Work request ::
Every line of the data, first to last, must be written out unchanged.

Supplied material ::
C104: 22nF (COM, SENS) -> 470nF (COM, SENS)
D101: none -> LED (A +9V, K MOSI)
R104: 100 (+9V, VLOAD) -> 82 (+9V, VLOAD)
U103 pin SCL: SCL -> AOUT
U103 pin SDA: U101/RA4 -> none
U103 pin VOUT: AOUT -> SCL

Result of the task ::
C104: 22nF (COM, SENS) -> 470nF (COM, SENS)
D101: none -> LED (A +9V, K MOSI)
R104: 100 (+9V, VLOAD) -> 82 (+9V, VLOAD)
U103 pin SCL: SCL -> AOUT
U103 pin SDA: U101/RA4 -> none
U103 pin VOUT: AOUT -> SCL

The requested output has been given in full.